**What you will do**:
Each line below must be reproduced exactly as it stands. Pictures stay out of the copy.

**Data for analysis**:
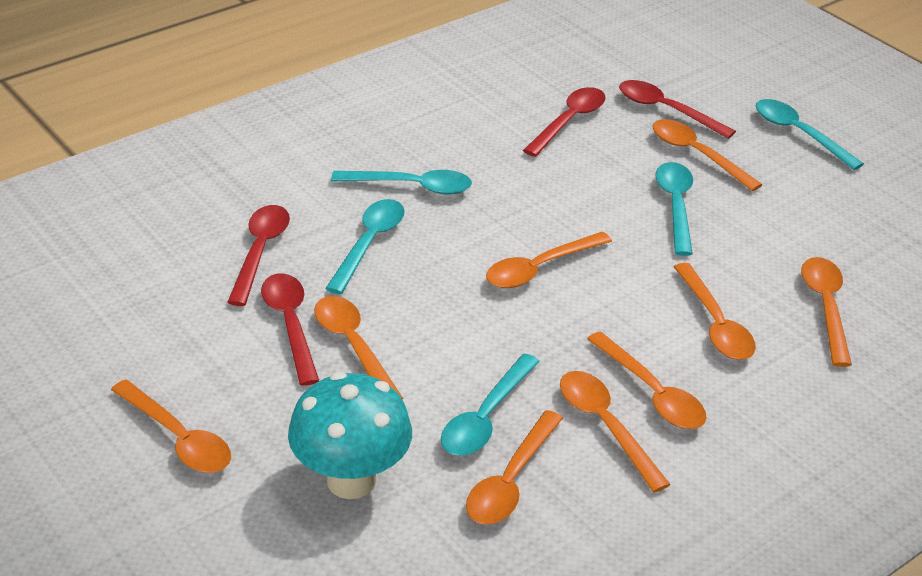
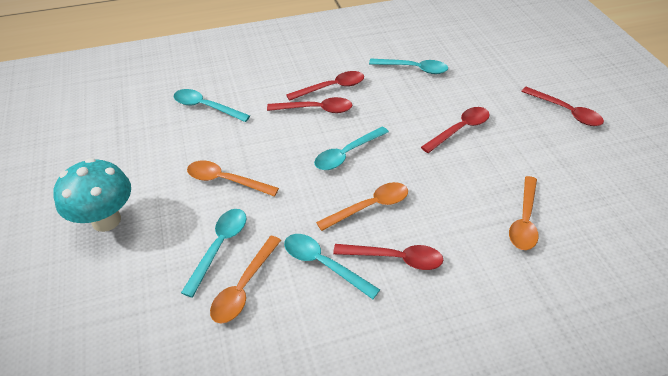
orange spoon: 9 -> 4
red spoon: 4 -> 5

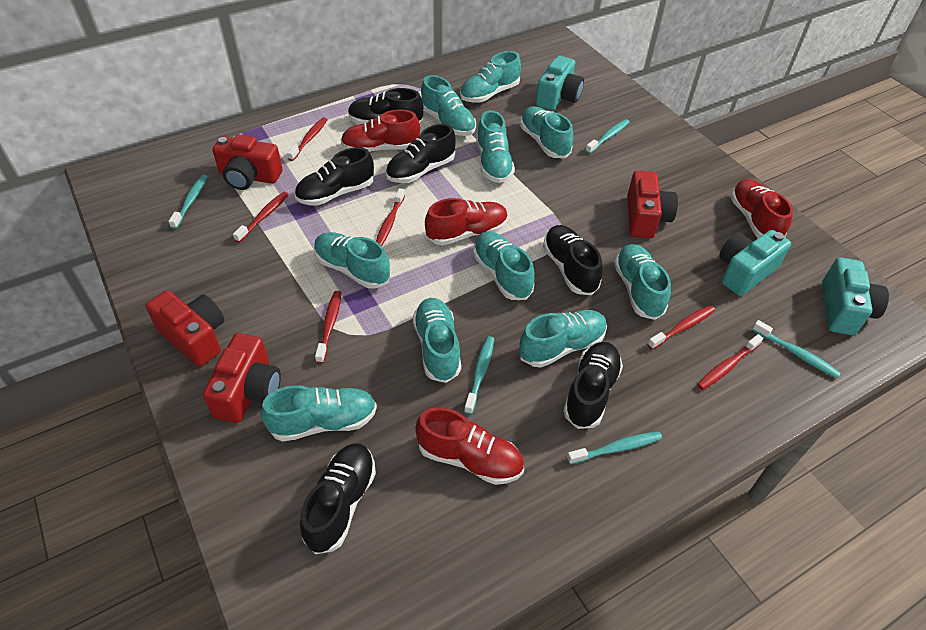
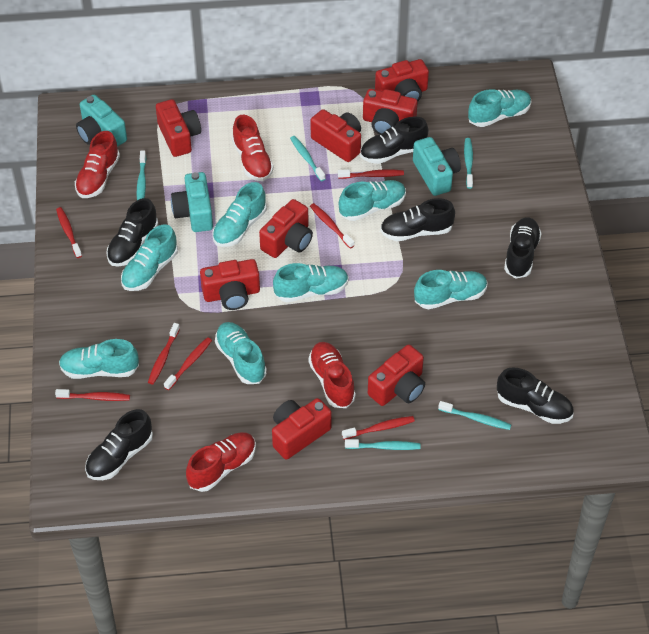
red camera: 4 -> 8
red toothbrush: 6 -> 7
turquoise shoe: 10 -> 8

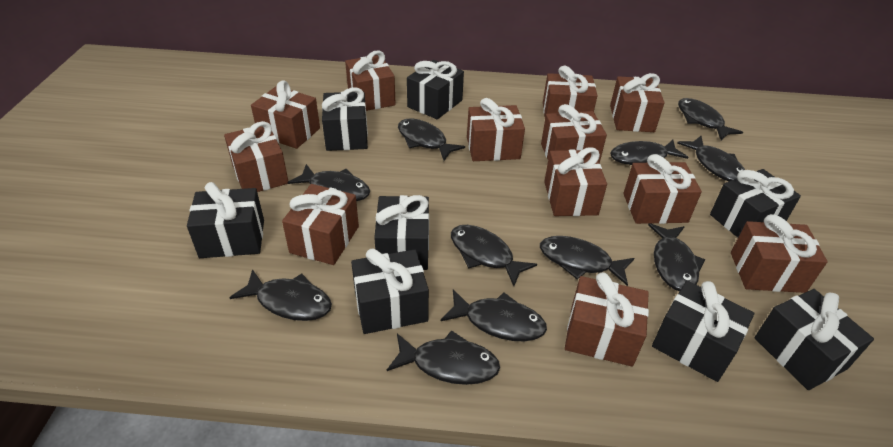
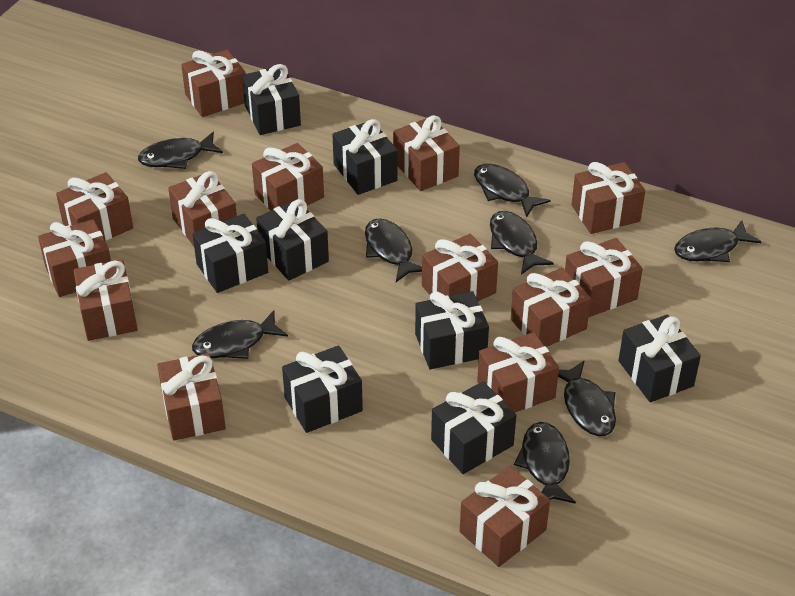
black fish: 11 -> 8
brown gift: 12 -> 14

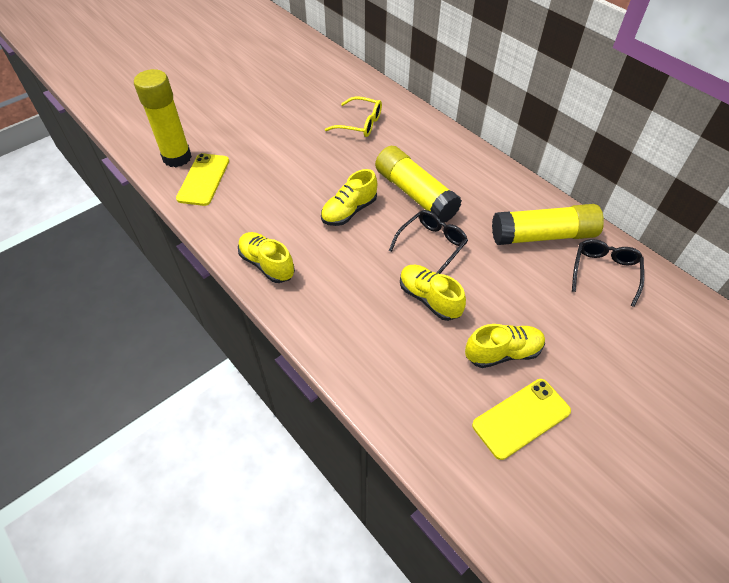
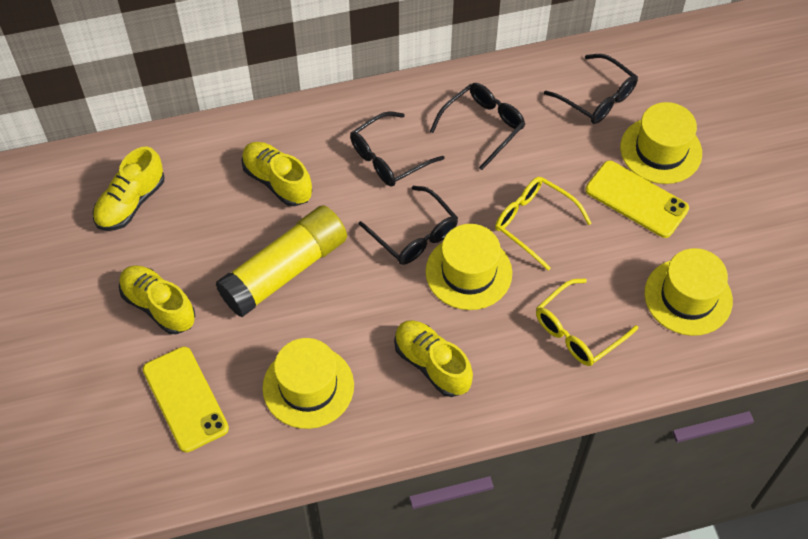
black glasses: 2 -> 4
yellow glasses: 1 -> 2
yellow glue stick: 3 -> 1
yellow hat: 0 -> 4

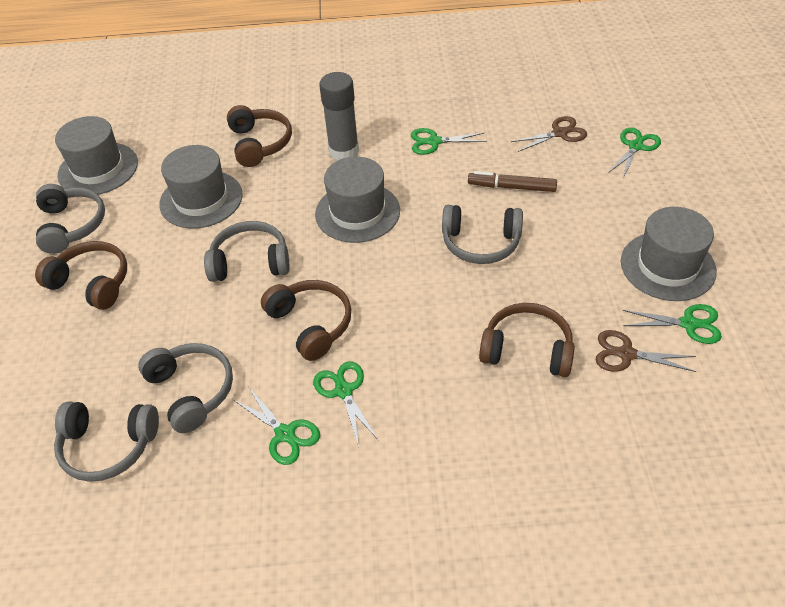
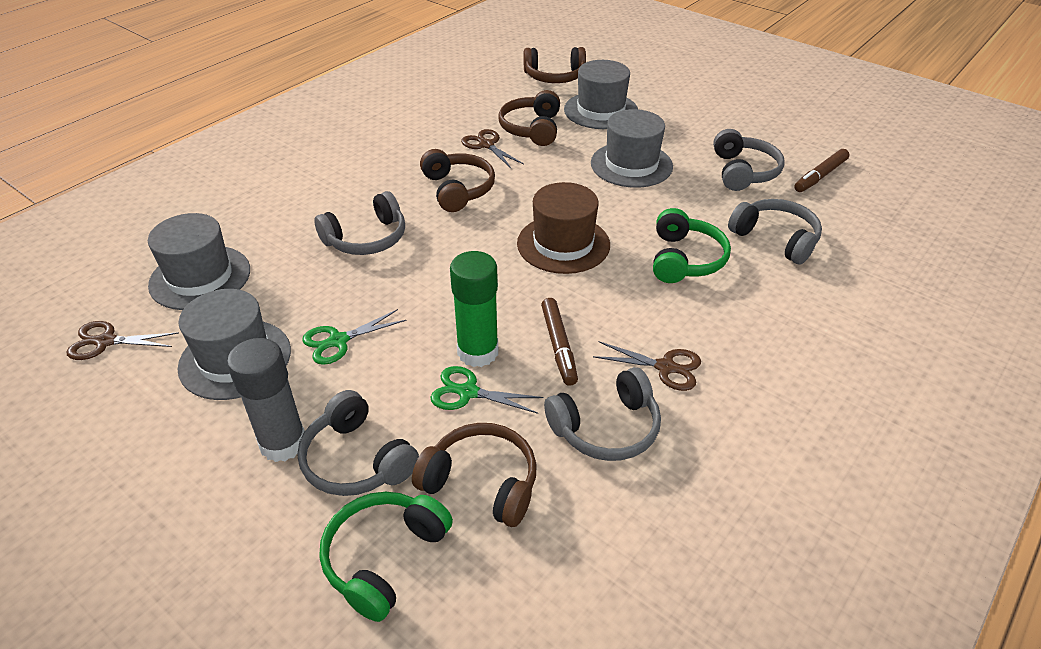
brown hat: 0 -> 1
brown marker: 1 -> 2
brown scissors: 2 -> 3
green glue stick: 0 -> 1
green headphones: 0 -> 2
green scissors: 5 -> 2

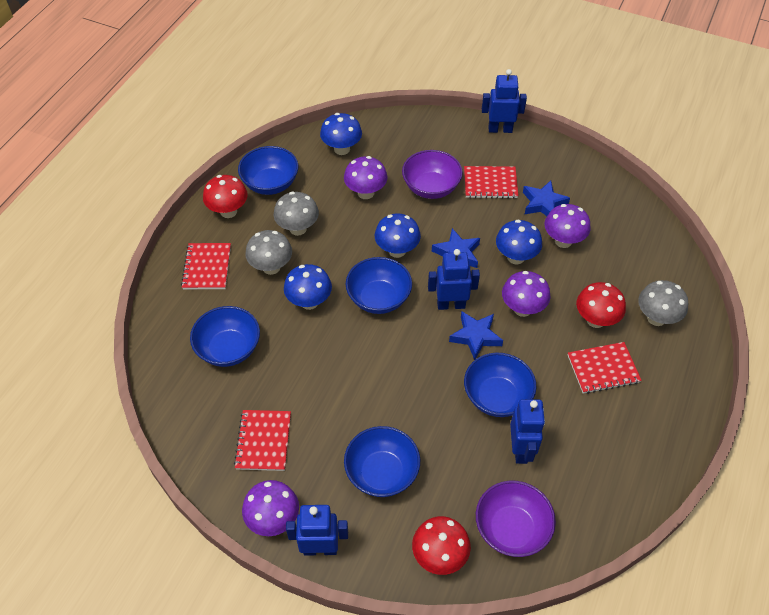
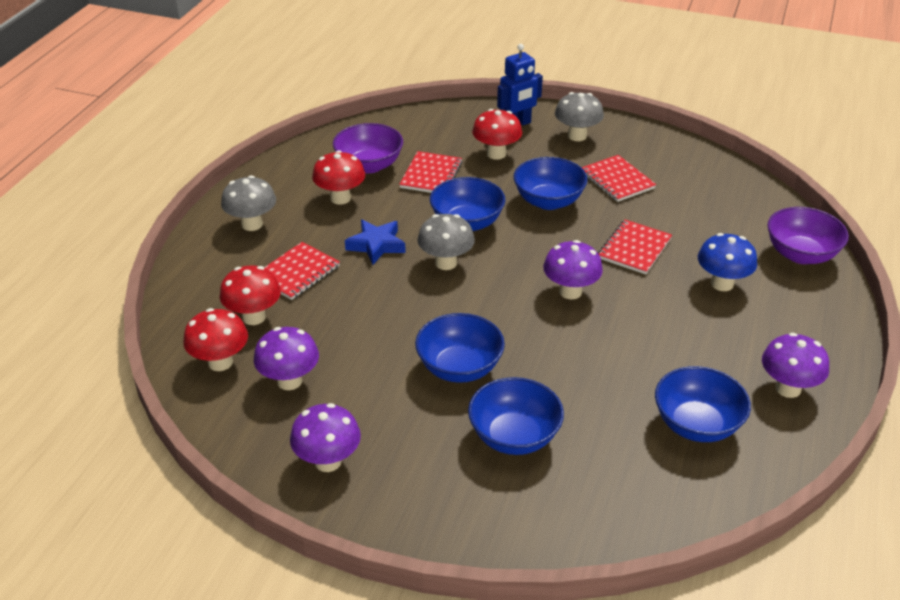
blue mushroom: 4 -> 1
blue robot: 4 -> 1
blue star: 3 -> 1
red mushroom: 3 -> 4

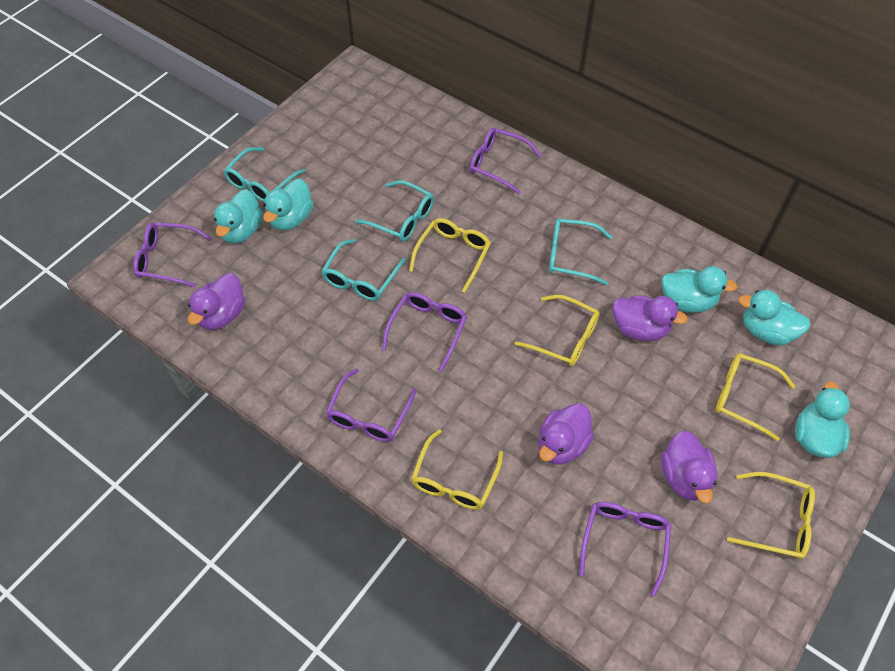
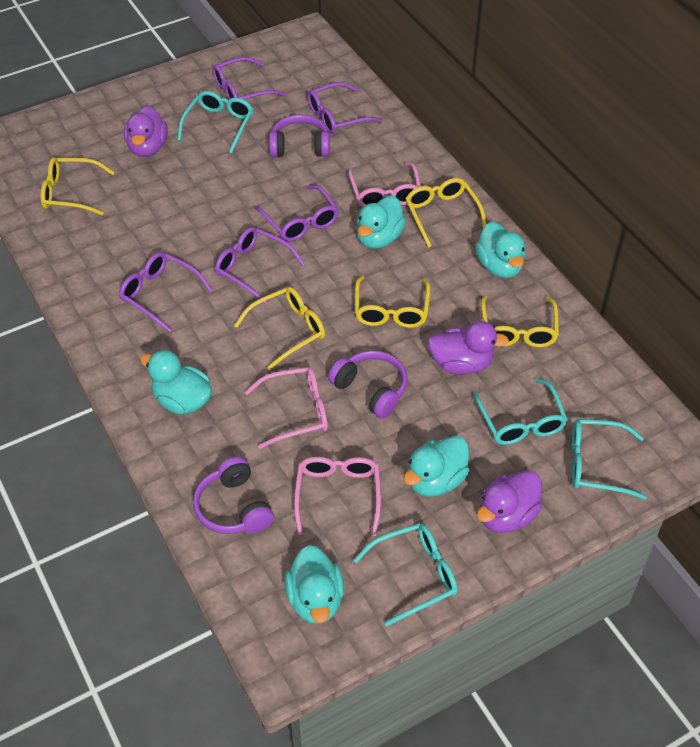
pink glasses: 0 -> 3
purple duck: 4 -> 3
purple headphones: 0 -> 3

**Completed task**:
orange spoon: 9 -> 4
red spoon: 4 -> 5

red camera: 4 -> 8
red toothbrush: 6 -> 7
turquoise shoe: 10 -> 8

black fish: 11 -> 8
brown gift: 12 -> 14

black glasses: 2 -> 4
yellow glasses: 1 -> 2
yellow glue stick: 3 -> 1
yellow hat: 0 -> 4

brown hat: 0 -> 1
brown marker: 1 -> 2
brown scissors: 2 -> 3
green glue stick: 0 -> 1
green headphones: 0 -> 2
green scissors: 5 -> 2

blue mushroom: 4 -> 1
blue robot: 4 -> 1
blue star: 3 -> 1
red mushroom: 3 -> 4

pink glasses: 0 -> 3
purple duck: 4 -> 3
purple headphones: 0 -> 3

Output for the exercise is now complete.